▸ **Exercise description**:
Lines with "BUTTON": copy each one from the listing below.

*** Begin section ***

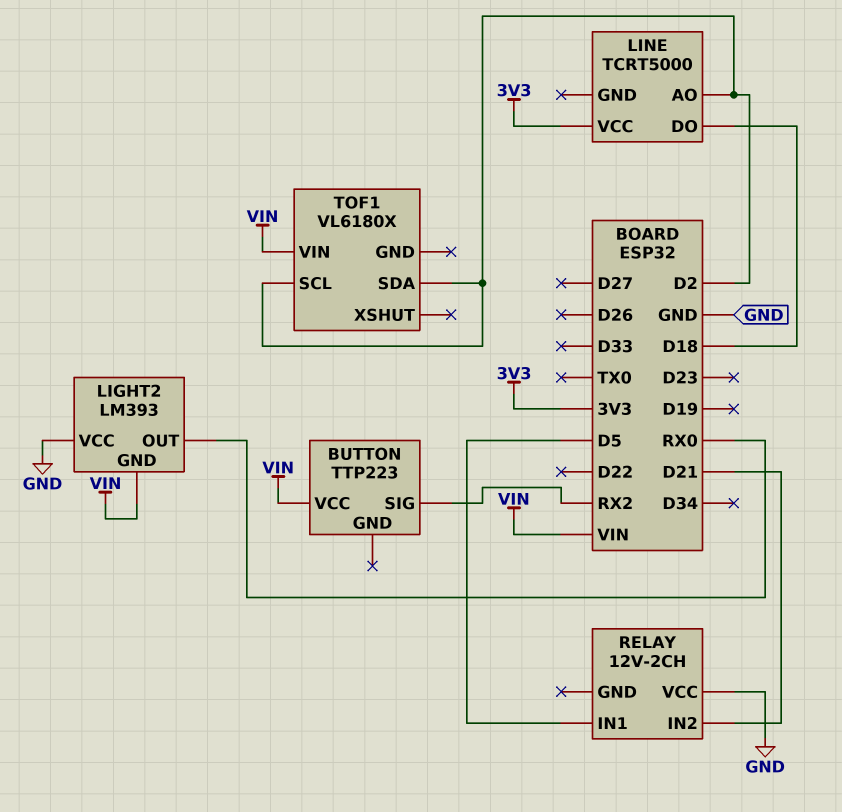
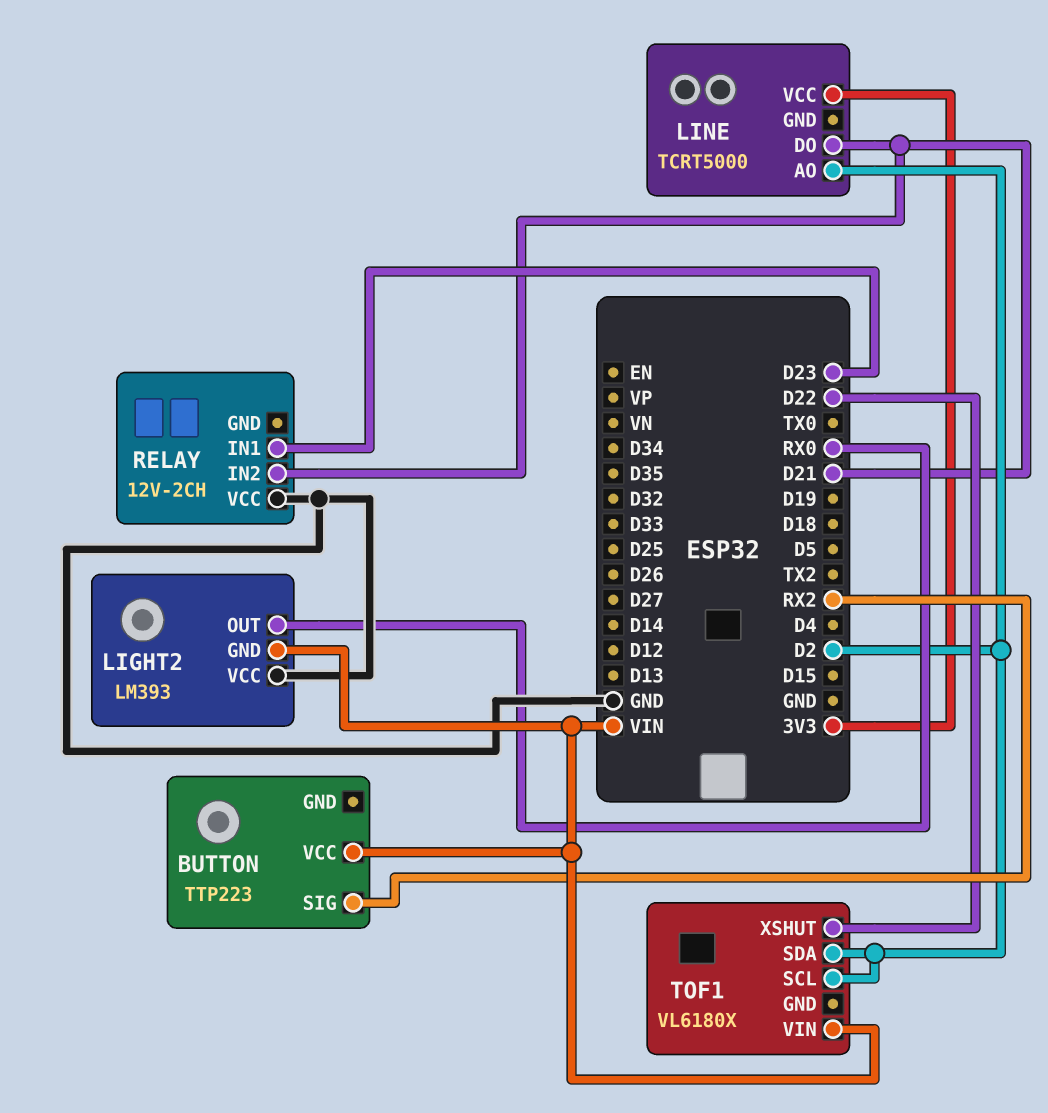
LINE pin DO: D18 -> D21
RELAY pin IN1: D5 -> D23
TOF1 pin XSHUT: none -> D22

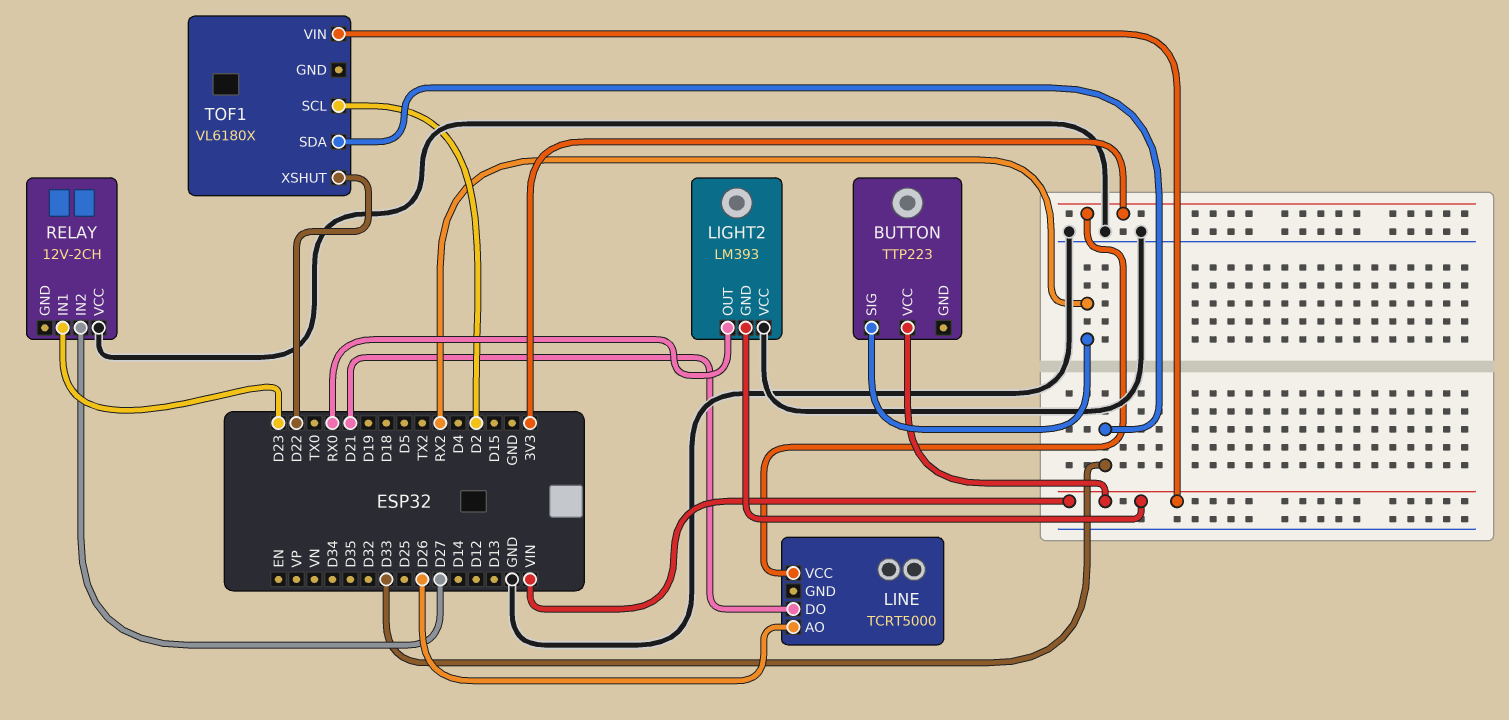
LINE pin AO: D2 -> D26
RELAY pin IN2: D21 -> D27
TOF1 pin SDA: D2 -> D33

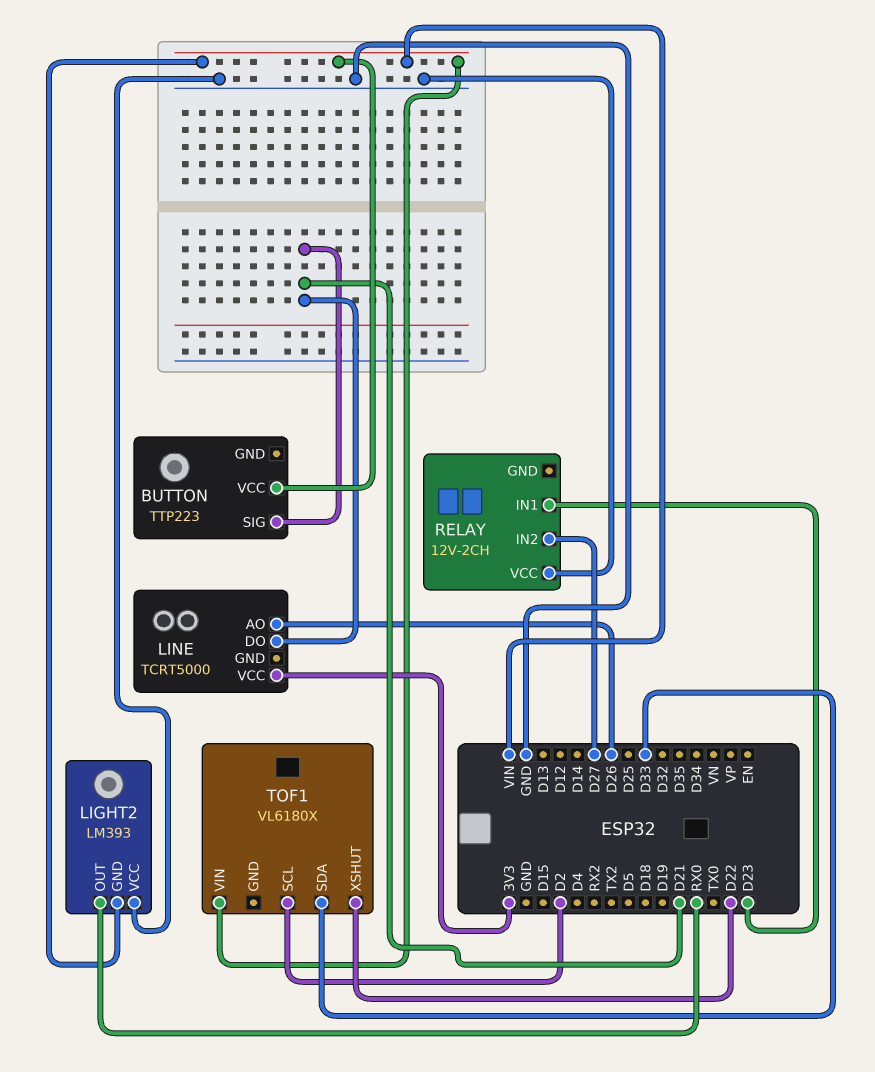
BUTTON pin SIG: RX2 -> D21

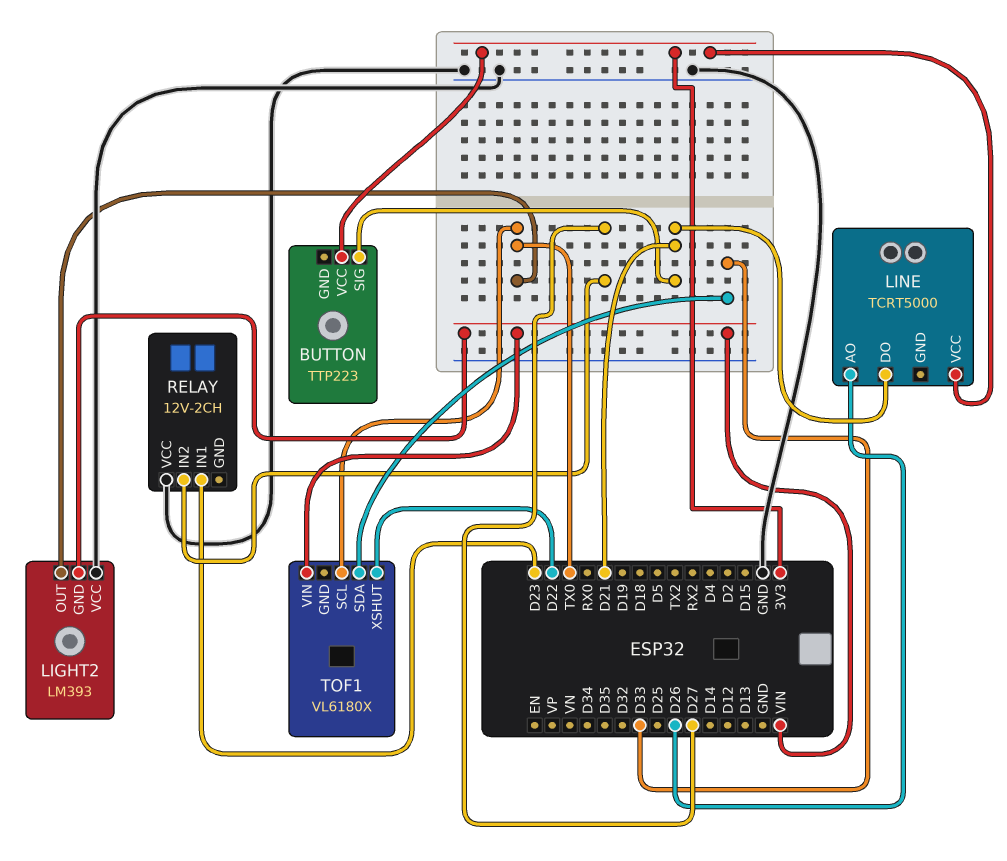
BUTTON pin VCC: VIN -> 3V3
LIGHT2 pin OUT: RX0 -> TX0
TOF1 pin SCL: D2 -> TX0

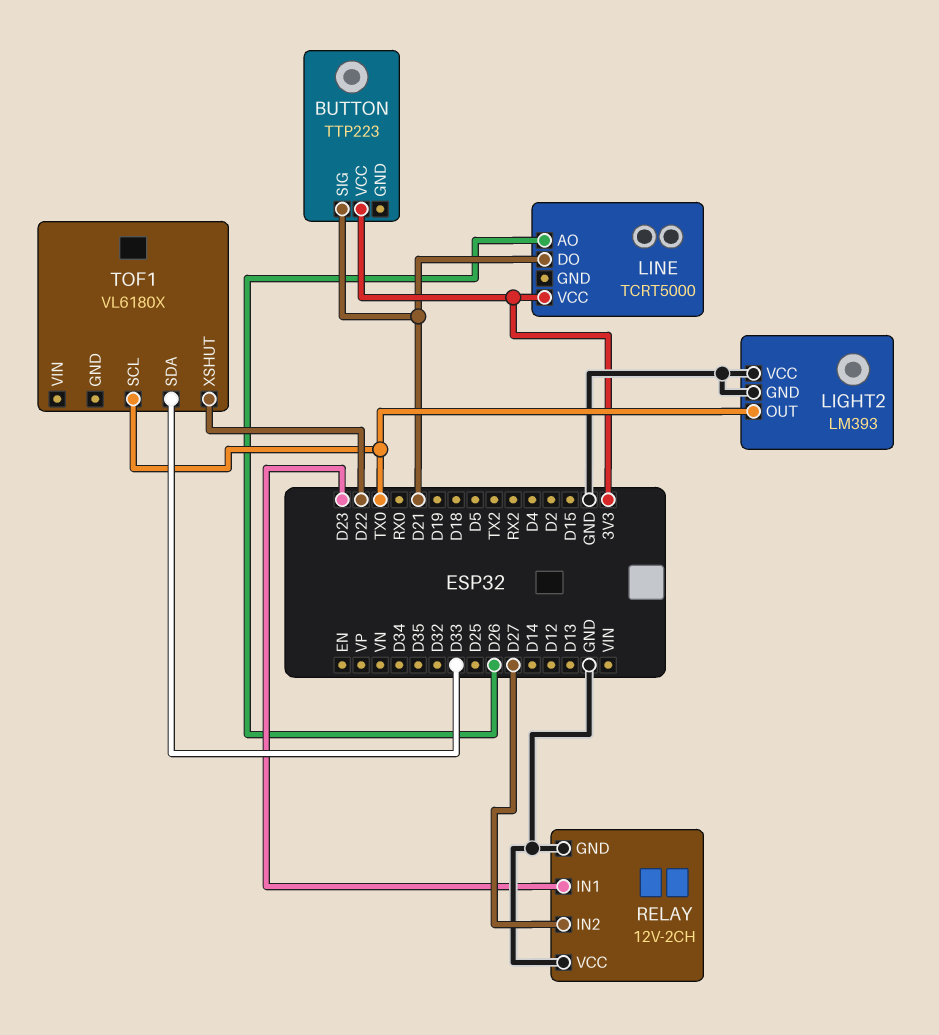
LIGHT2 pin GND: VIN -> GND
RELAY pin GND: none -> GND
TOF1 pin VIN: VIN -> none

*** End section ***

▸ **Response below**:
BUTTON pin SIG: RX2 -> D21
BUTTON pin VCC: VIN -> 3V3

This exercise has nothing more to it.